→ **Assigned task**
Although the records contain pictures, repeat only the text of every line exactly.

** Opening Provided data block **

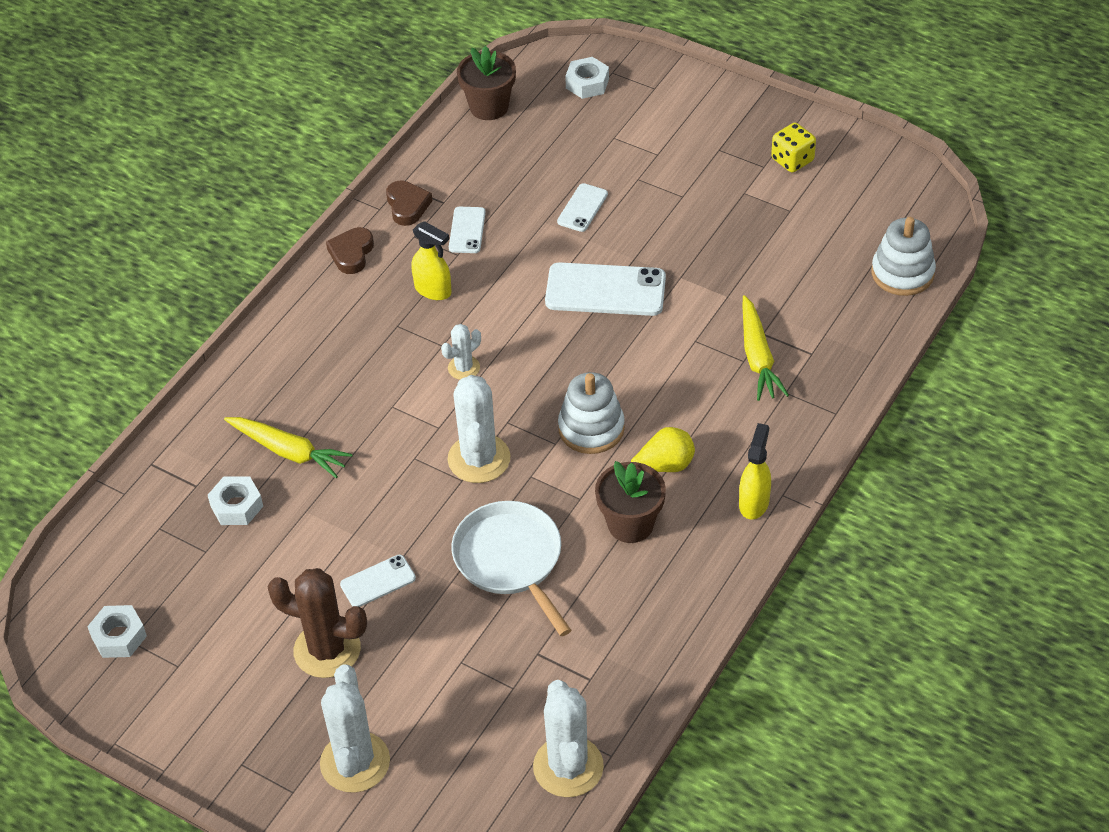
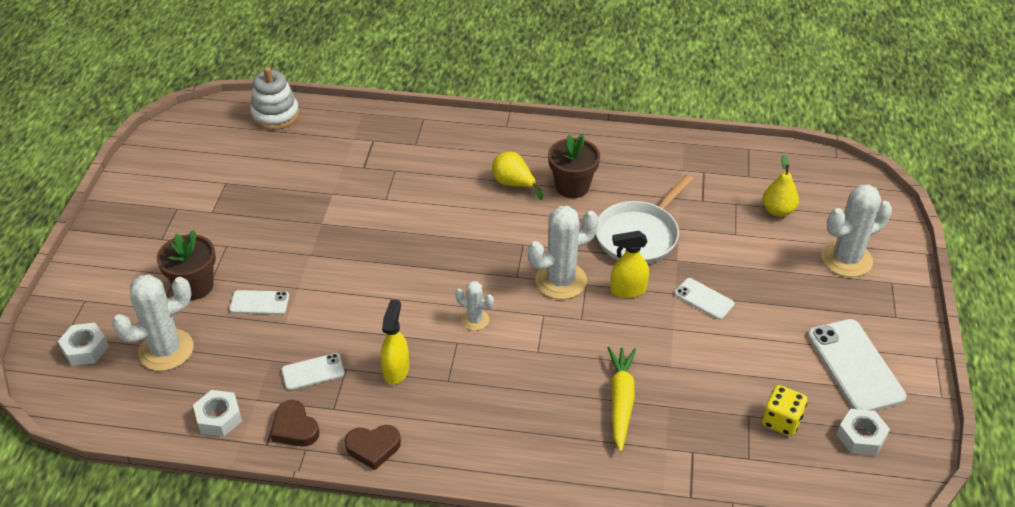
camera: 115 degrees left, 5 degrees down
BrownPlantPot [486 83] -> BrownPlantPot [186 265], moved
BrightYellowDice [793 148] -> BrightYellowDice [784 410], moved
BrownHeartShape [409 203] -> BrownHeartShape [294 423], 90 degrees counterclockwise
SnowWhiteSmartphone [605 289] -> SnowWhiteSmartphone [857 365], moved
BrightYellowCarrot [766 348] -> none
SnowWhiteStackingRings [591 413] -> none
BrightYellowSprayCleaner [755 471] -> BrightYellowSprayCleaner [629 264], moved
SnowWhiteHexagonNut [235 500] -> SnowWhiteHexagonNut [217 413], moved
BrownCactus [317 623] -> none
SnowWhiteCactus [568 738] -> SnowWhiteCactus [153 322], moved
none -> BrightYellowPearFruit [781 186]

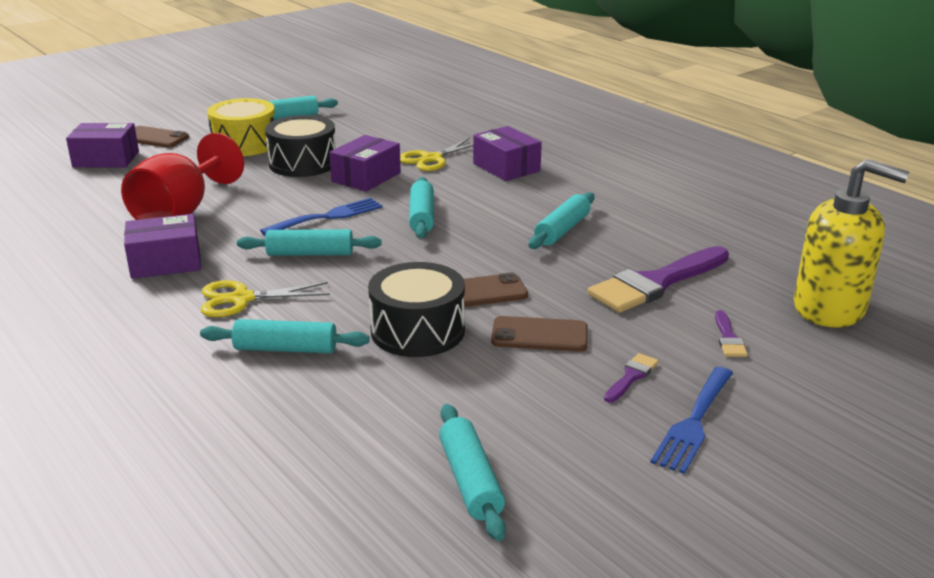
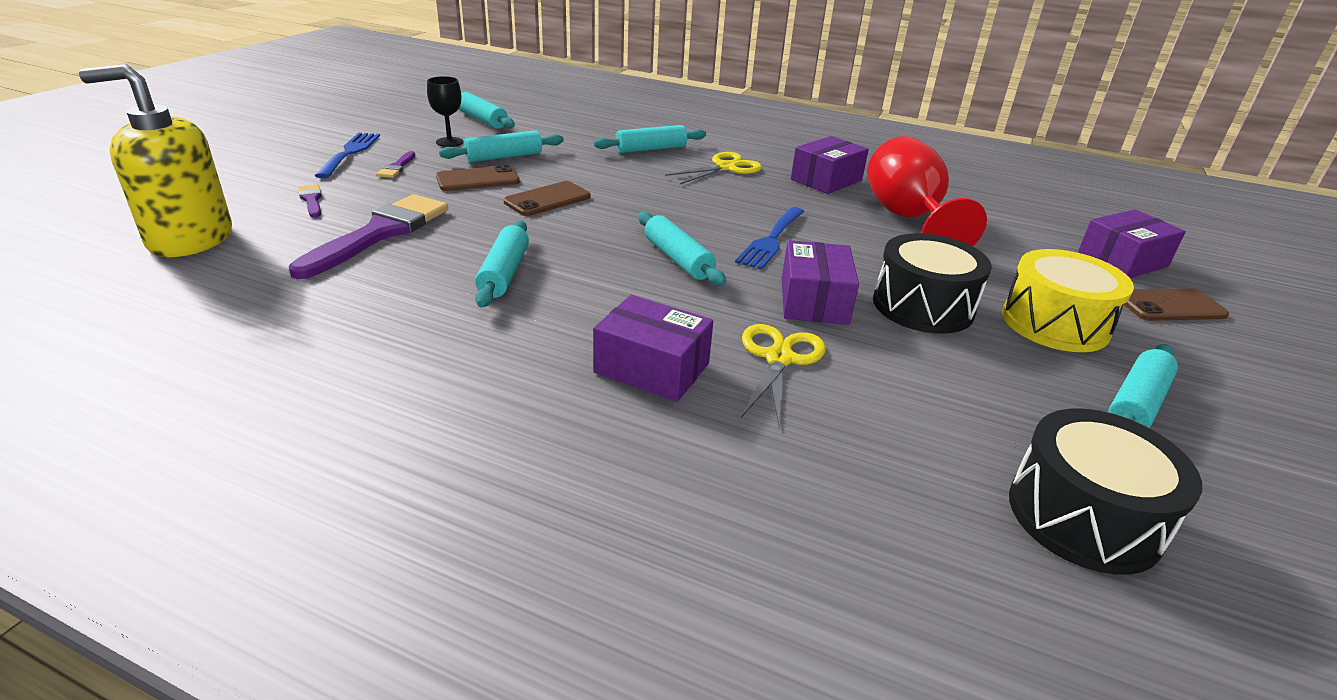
camera: 150 degrees right, 5 degrees up
TealDoughRoller [309 242] -> TealDoughRoller [501 146], moved
EbonyDrum [416 309] -> EbonyDrum [1105 491], moved
none -> EbonyChalice [445 111]

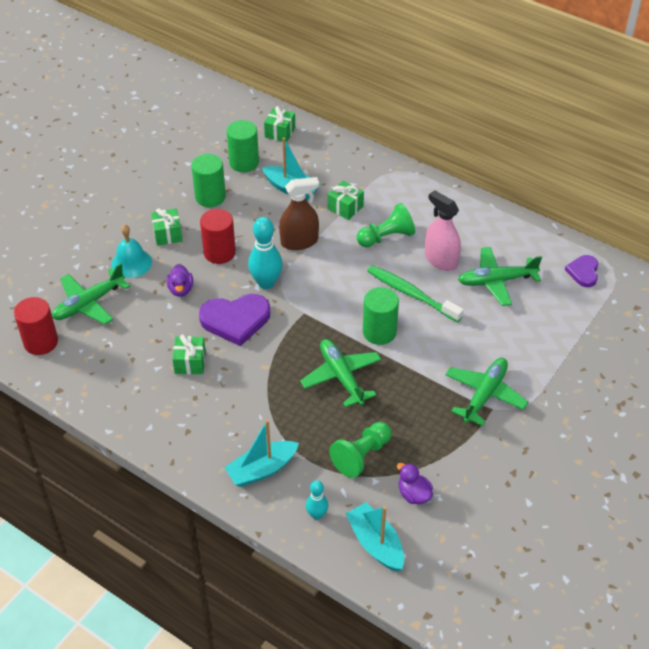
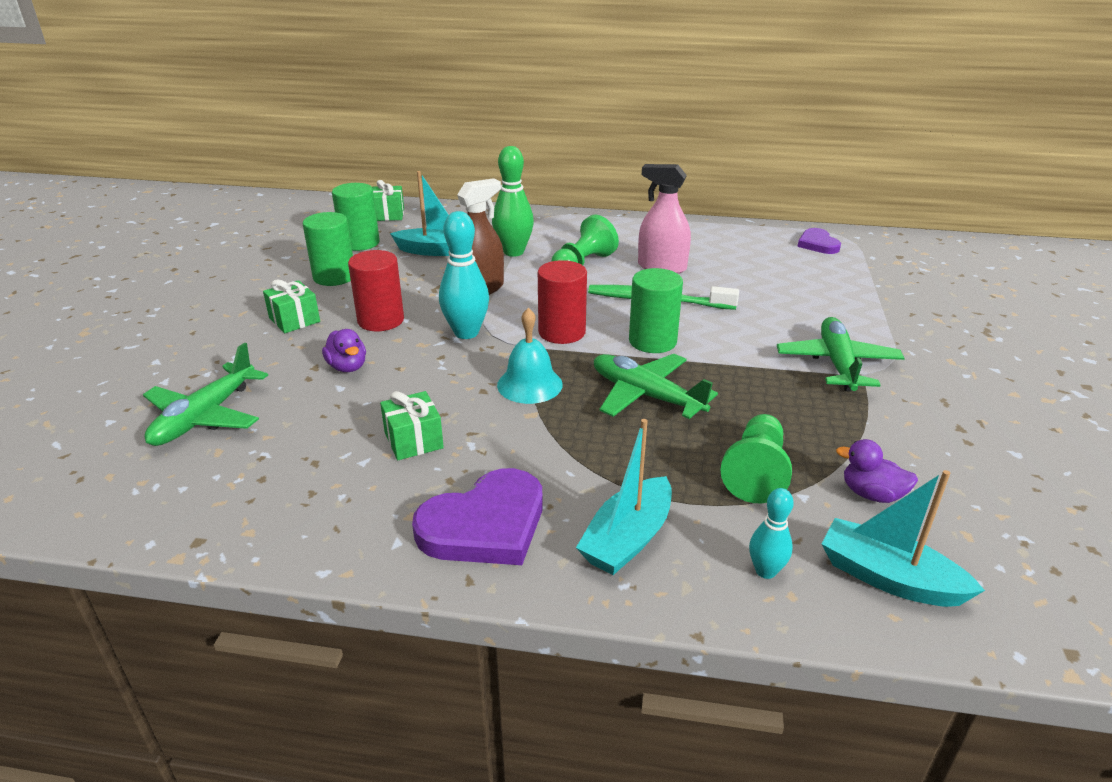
camera: 25 degrees left, 15 degrees down
LeafGreenGift [346 200] -> LeafGreenSkittle [513 201]
TealSchoolBell [131 251] -> TealSchoolBell [530 356], moved
LeafGreenAeroplane [500 276] -> none
VioletHeartShape [234 320] -> VioletHeartShape [477 516], moved
RedCylinderShape [36 326] -> RedCylinderShape [562 302], moved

** Closing Provided data block **

→ **Result below**
camera: 115 degrees left, 5 degrees down
BrownPlantPot [486 83] -> BrownPlantPot [186 265], moved
BrightYellowDice [793 148] -> BrightYellowDice [784 410], moved
BrownHeartShape [409 203] -> BrownHeartShape [294 423], 90 degrees counterclockwise
SnowWhiteSmartphone [605 289] -> SnowWhiteSmartphone [857 365], moved
BrightYellowCarrot [766 348] -> none
SnowWhiteStackingRings [591 413] -> none
BrightYellowSprayCleaner [755 471] -> BrightYellowSprayCleaner [629 264], moved
SnowWhiteHexagonNut [235 500] -> SnowWhiteHexagonNut [217 413], moved
BrownCactus [317 623] -> none
SnowWhiteCactus [568 738] -> SnowWhiteCactus [153 322], moved
none -> BrightYellowPearFruit [781 186]

camera: 150 degrees right, 5 degrees up
TealDoughRoller [309 242] -> TealDoughRoller [501 146], moved
EbonyDrum [416 309] -> EbonyDrum [1105 491], moved
none -> EbonyChalice [445 111]

camera: 25 degrees left, 15 degrees down
LeafGreenGift [346 200] -> LeafGreenSkittle [513 201]
TealSchoolBell [131 251] -> TealSchoolBell [530 356], moved
LeafGreenAeroplane [500 276] -> none
VioletHeartShape [234 320] -> VioletHeartShape [477 516], moved
RedCylinderShape [36 326] -> RedCylinderShape [562 302], moved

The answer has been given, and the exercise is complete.